WORK ITEM:
Copy the opening lines of the listing exactly, through and including the line with "(289, 161) = (268, 335): yellow"; do not copy any pictures.
□ □ □ □
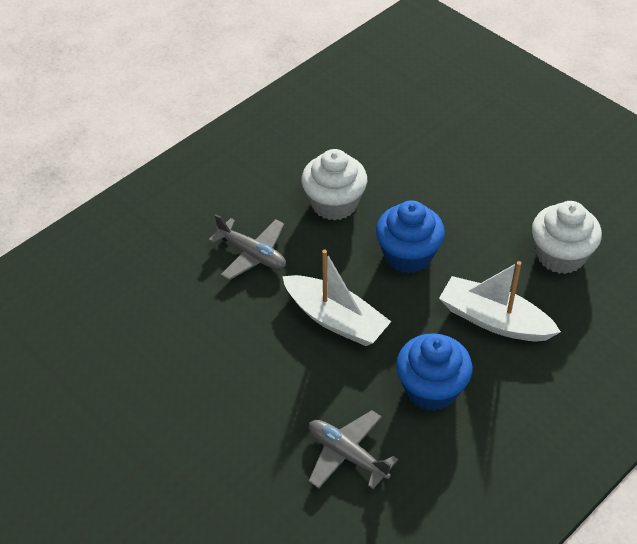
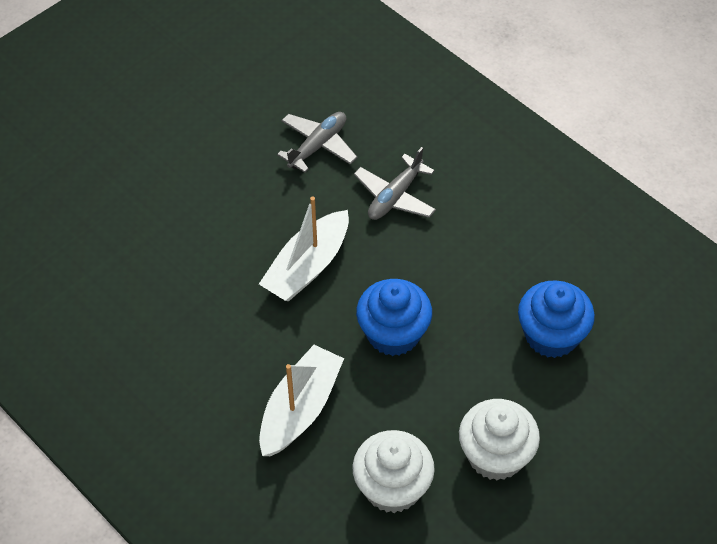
camera: 90 degrees right, 5 degrees up
(334, 203) = (469, 267): white cupcake -> white cupcake (495, 455)
(347, 455) = (149, 274): grey plane -> grey plane (318, 146)
(431, 389) = (216, 345): blue cupcake -> blue cupcake (551, 335)

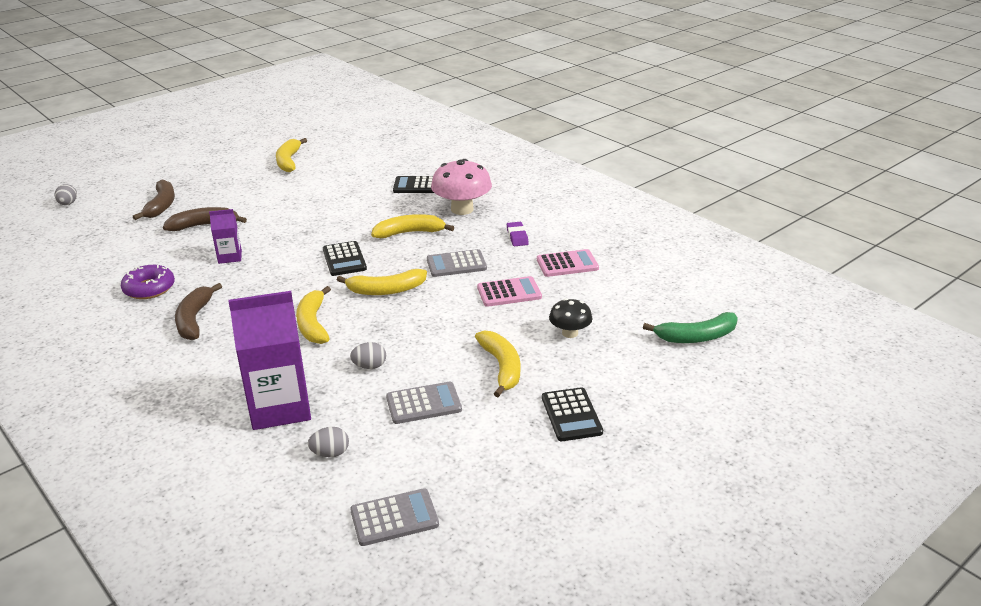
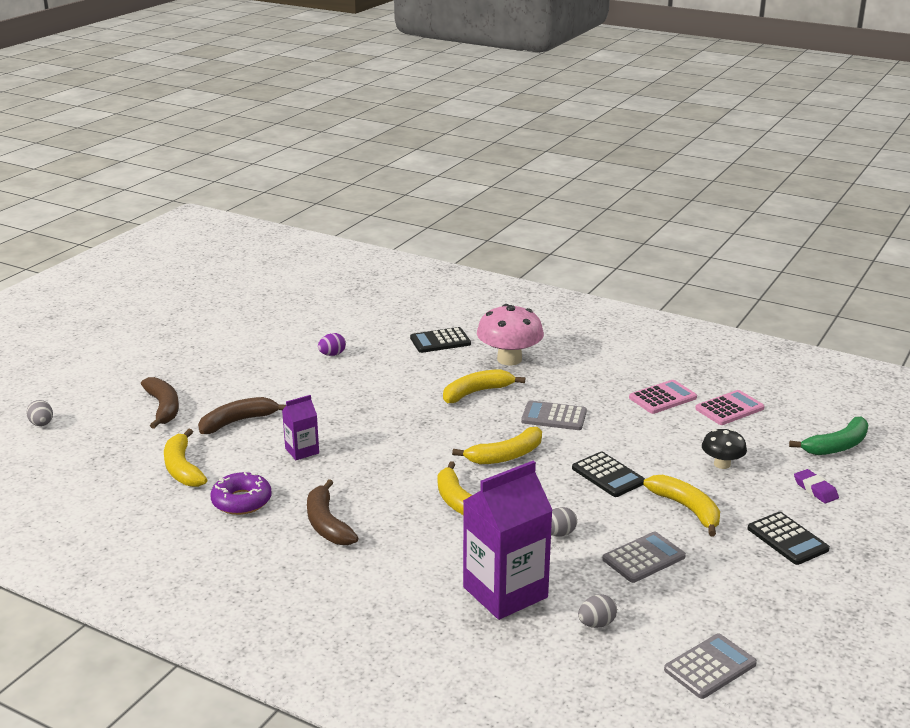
camera: 20 degrees left, 5 degrees down
(289, 161) = (268, 335): yellow banana -> yellow banana (182, 468)
(323, 184) = (332, 354): none -> purple egg
(344, 259) = (432, 432): black calculator -> black calculator (608, 475)
(456, 264) = (554, 416): grey calculator -> grey calculator turned 45 degrees clockwise
(509, 292) = (631, 436): pink calculator -> pink calculator (729, 409)
(517, 237) = (590, 379): purple eraser -> purple eraser (815, 490)

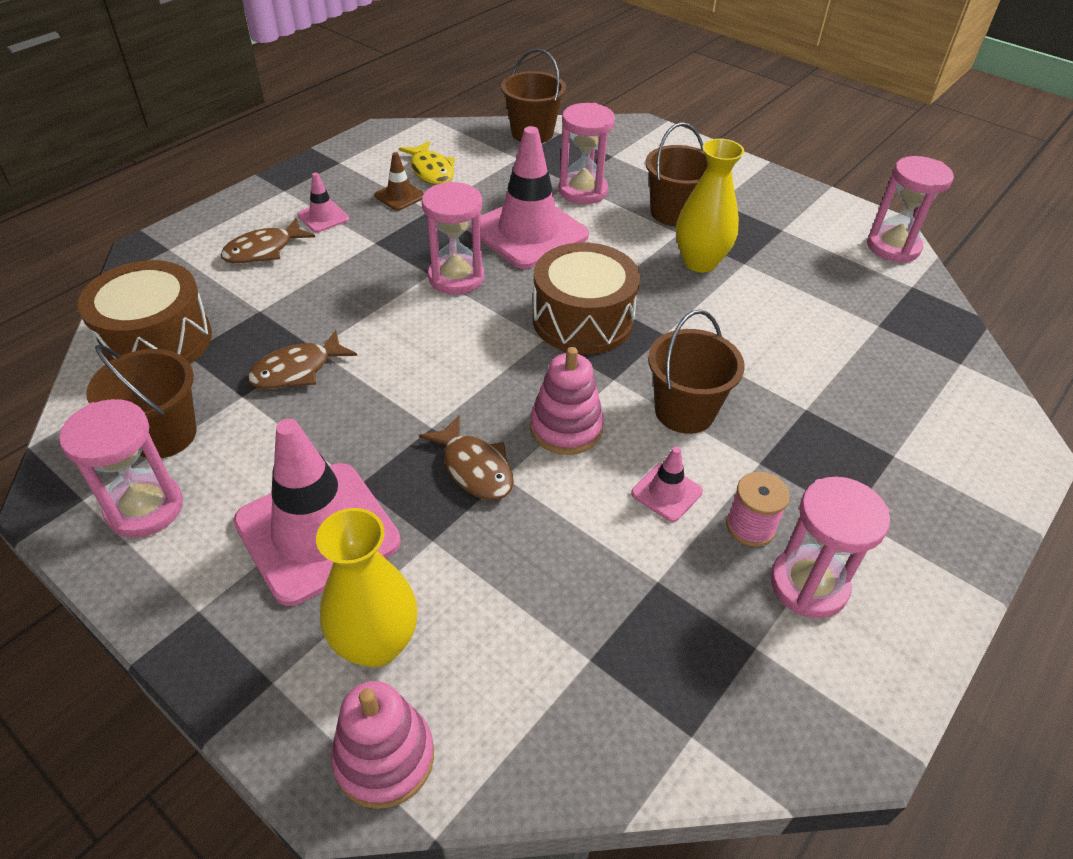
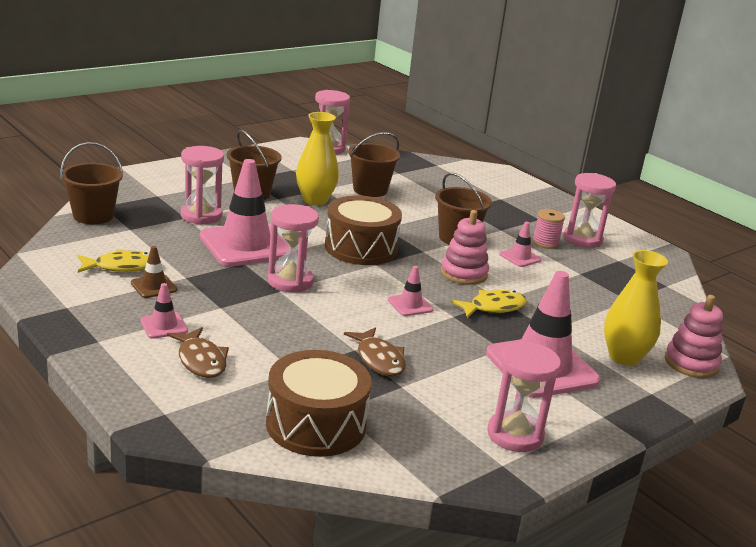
camera: 80 degrees left, 20 degrees down
(164, 435) = (438, 424): brown bucket -> brown bucket (370, 190)
(443, 382) = (410, 305): none -> pink traffic cone
(474, 468) = (493, 307): brown fish -> yellow fish

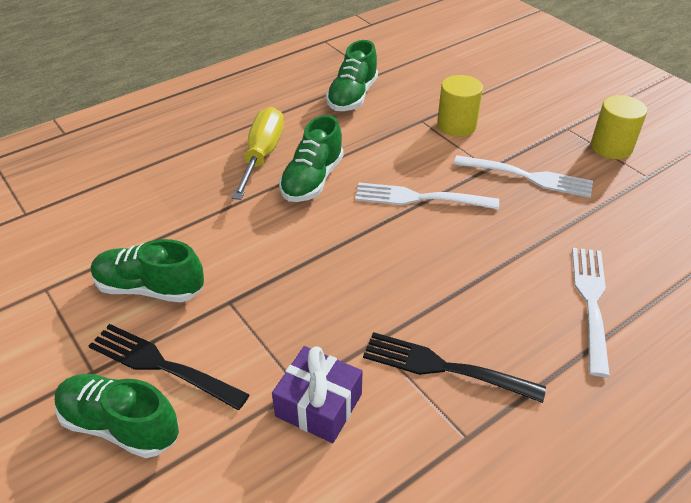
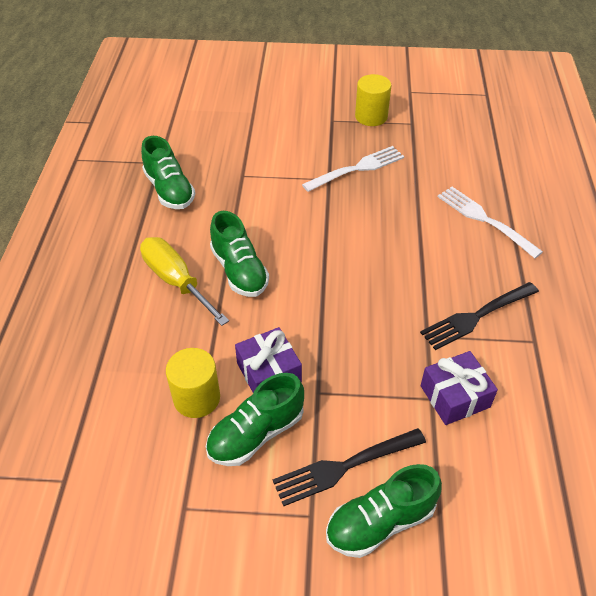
camera: 50 degrees left, 5 degrees up
(221, 259) = (269, 372): none -> purple gift
(420, 198) = (321, 229): white fork -> none
(456, 125) = (269, 163): yellow cylinder -> yellow cylinder (196, 398)

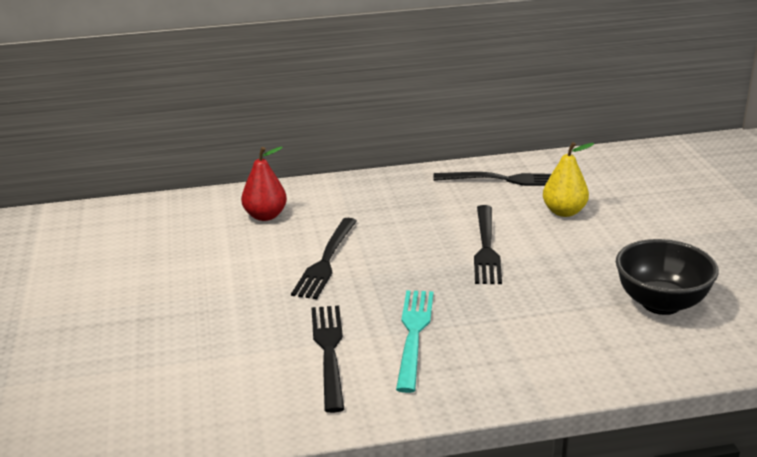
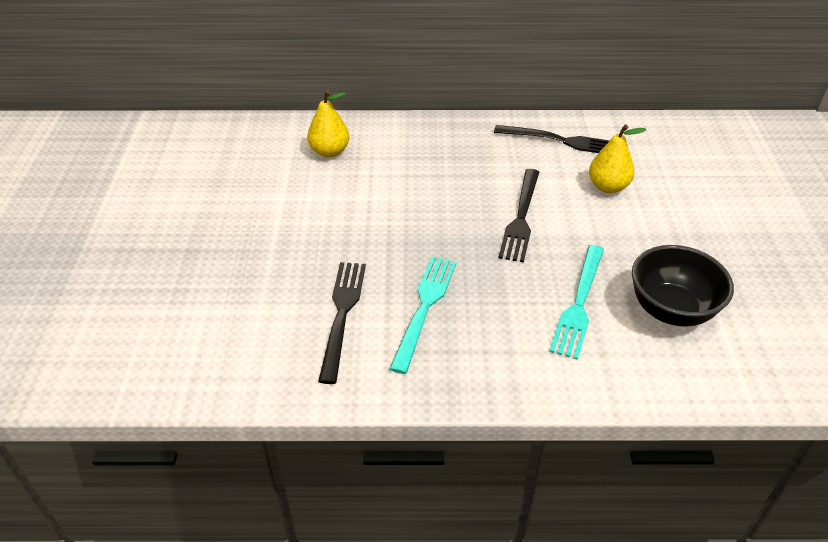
camera: 10 degrees right, 15 degrees up
(265, 216) = (329, 151): red pear -> yellow pear
(325, 261) = (368, 211): black fork -> none
(569, 311) = (579, 305): none -> turquoise fork

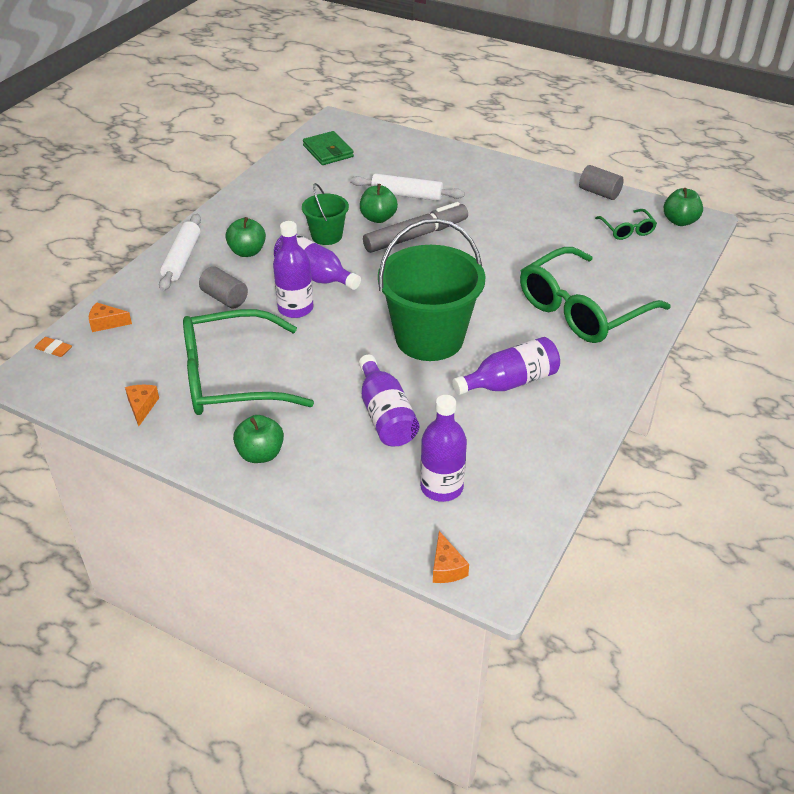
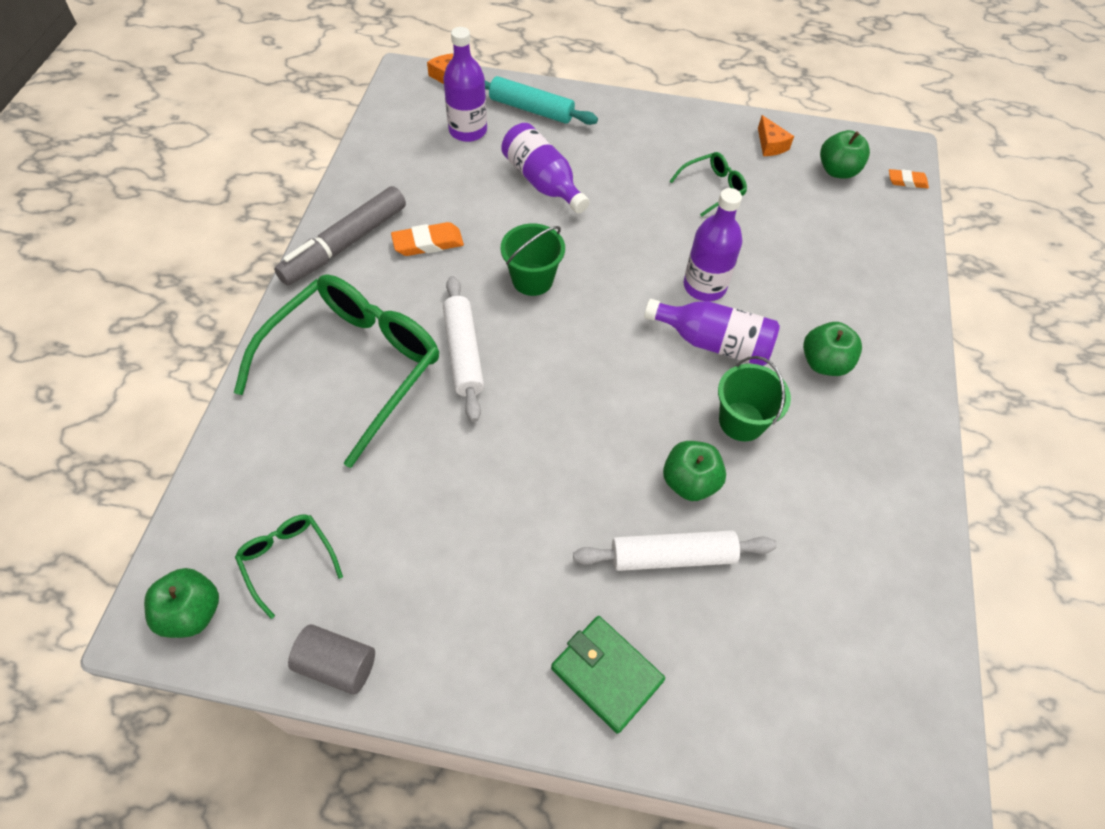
camera: 160 degrees right, 15 degrees up
(106, 323) = (888, 221): orange cheese -> none
(182, 259) = (893, 330): white rolling pin -> white rolling pin (463, 353)
(225, 298) = (794, 282): grey cylinder -> none
(231, 378) = (712, 188): green glasses -> green glasses, size x0.45
(260, 454) = (636, 127): green apple -> green apple (837, 171)
(328, 151) = (874, 658): green wallet -> green wallet (606, 674)
(362, 499) = (531, 109): none -> turquoise rolling pin
(416, 236) = (617, 455): grey marker -> grey marker (345, 244)
(429, 338) = (532, 279): green bucket -> green bucket, size x0.51
(510, 382) = (428, 243): purple bottle -> orange eraser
□ □ □ □
ANSWER FOR THE TASK:
camera: 90 degrees right, 5 degrees up
(334, 203) = (469, 267): white cupcake -> white cupcake (495, 455)
(347, 455) = (149, 274): grey plane -> grey plane (318, 146)
(431, 389) = (216, 345): blue cupcake -> blue cupcake (551, 335)

camera: 20 degrees left, 5 degrees down
(289, 161) = (268, 335): yellow banana -> yellow banana (182, 468)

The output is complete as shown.